**TASK DESCRIPTION**: Rewrite the stretch from the start of the records through the line containing "Question: Which object", substituting "viewer" for each "camera" and keeping everything else the same. Omit the pictures from your copy.

**SOURCE RECORDS**:
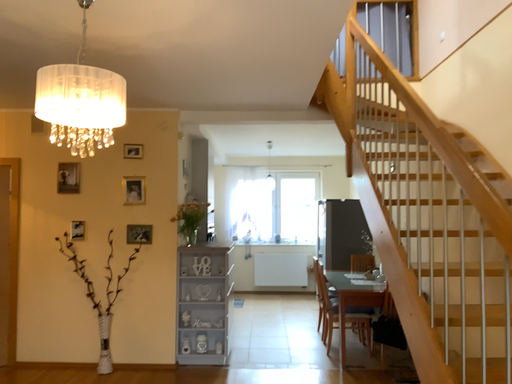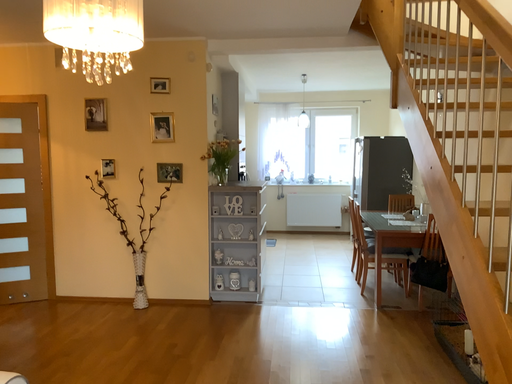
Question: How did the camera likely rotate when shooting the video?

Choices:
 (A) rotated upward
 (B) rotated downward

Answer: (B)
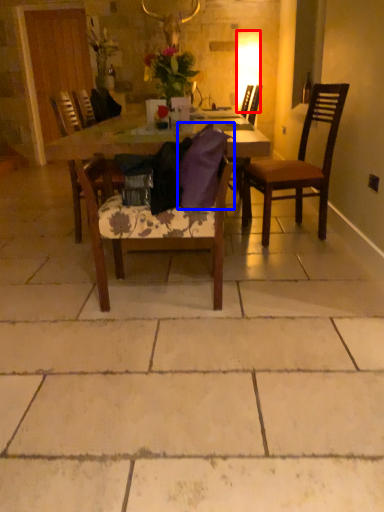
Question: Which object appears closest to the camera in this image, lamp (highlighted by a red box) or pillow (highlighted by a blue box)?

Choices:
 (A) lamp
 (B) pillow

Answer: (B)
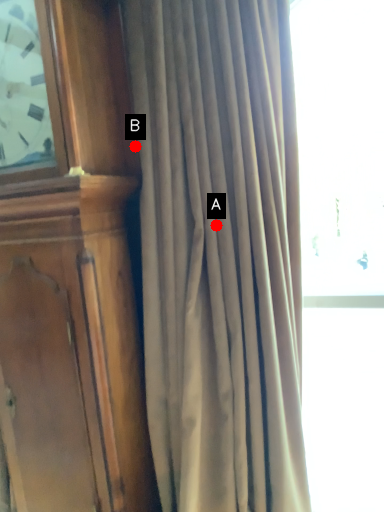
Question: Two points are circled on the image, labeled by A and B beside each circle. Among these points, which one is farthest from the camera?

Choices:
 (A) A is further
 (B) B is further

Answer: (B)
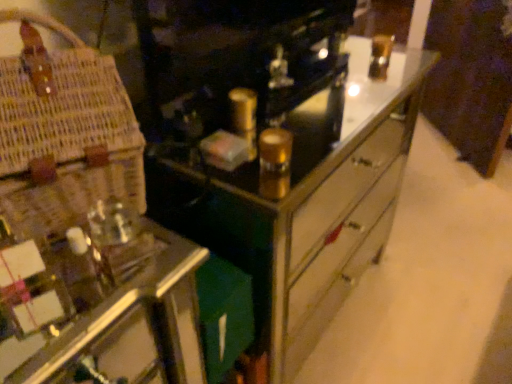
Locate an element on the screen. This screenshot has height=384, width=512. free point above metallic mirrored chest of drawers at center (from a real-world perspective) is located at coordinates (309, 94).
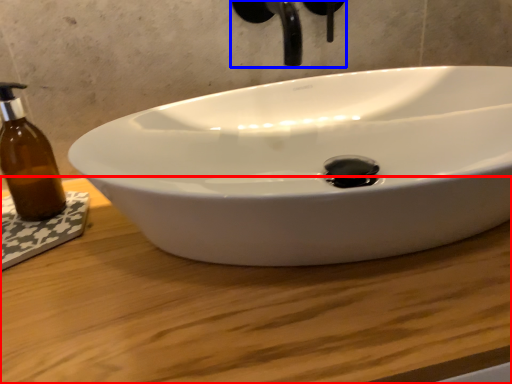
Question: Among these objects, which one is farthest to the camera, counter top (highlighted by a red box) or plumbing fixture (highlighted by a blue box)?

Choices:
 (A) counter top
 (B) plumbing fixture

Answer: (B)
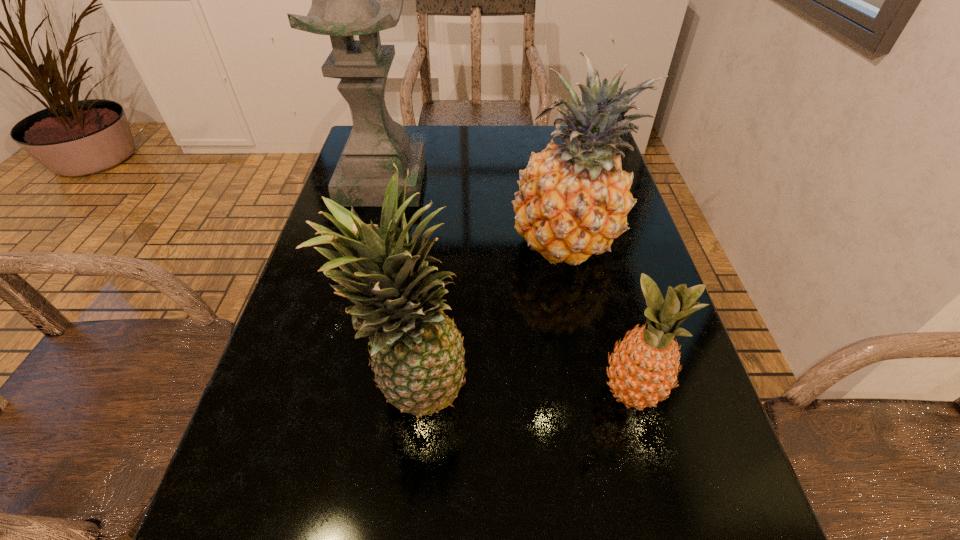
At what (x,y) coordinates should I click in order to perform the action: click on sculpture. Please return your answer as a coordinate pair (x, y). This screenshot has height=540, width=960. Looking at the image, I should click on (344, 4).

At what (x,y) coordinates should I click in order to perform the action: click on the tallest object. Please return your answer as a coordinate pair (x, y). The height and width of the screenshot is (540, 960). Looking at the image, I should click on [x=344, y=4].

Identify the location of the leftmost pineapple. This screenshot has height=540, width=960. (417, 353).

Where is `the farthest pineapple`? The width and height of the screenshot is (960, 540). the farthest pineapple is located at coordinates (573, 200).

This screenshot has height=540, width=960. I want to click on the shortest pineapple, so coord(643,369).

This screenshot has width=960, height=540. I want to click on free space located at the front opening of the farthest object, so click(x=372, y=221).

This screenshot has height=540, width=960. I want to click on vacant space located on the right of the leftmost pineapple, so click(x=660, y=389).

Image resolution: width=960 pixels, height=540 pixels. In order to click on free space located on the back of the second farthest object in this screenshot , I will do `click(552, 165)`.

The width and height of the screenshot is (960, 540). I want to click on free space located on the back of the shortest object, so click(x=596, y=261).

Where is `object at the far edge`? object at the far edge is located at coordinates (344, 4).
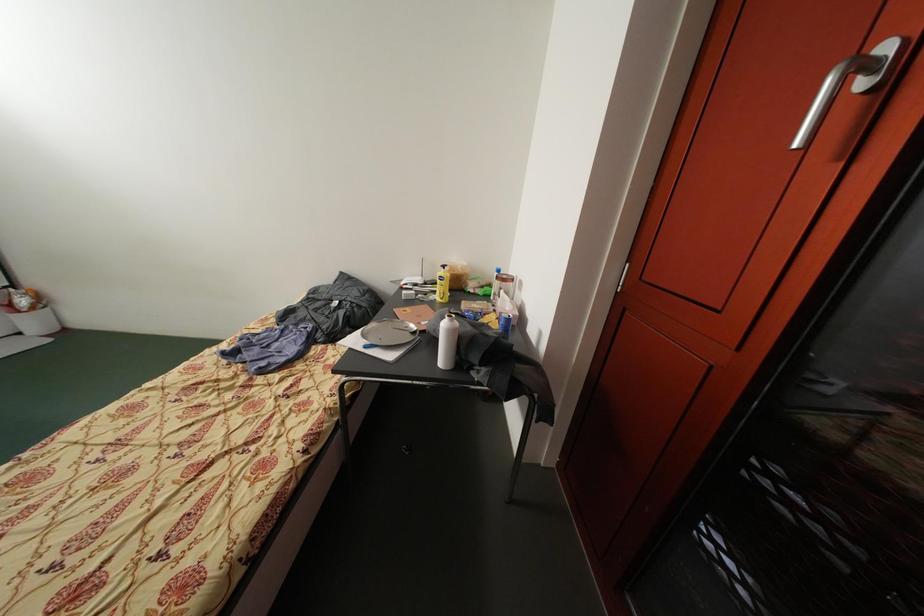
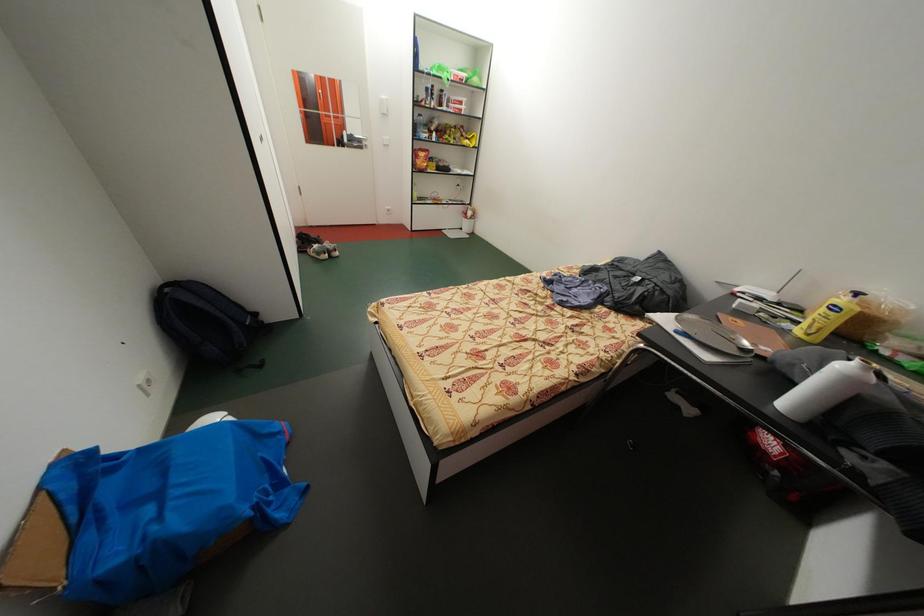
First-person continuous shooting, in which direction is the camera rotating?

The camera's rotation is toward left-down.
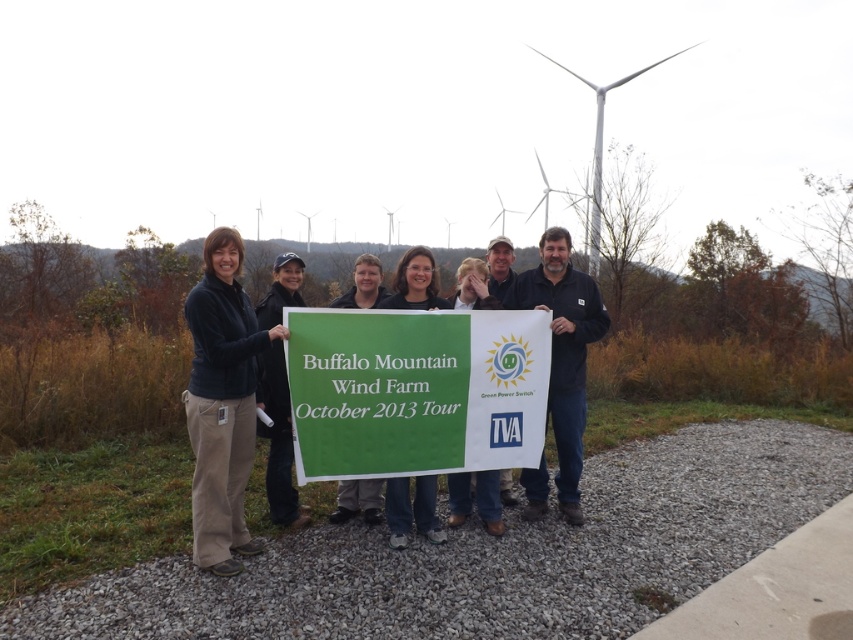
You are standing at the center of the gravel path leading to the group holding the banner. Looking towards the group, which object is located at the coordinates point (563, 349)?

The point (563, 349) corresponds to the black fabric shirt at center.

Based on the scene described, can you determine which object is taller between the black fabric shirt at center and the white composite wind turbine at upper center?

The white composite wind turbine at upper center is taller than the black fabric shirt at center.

**ANSWER SECTION**:
Question: How did the viewer likely rotate when shooting the video?

Choices:
 (A) rotated upward
 (B) rotated downward

Answer: (B)
Question: Which object appears closest to the viewer in this image, lamp (highlighted by a red box) or pillow (highlighted by a blue box)?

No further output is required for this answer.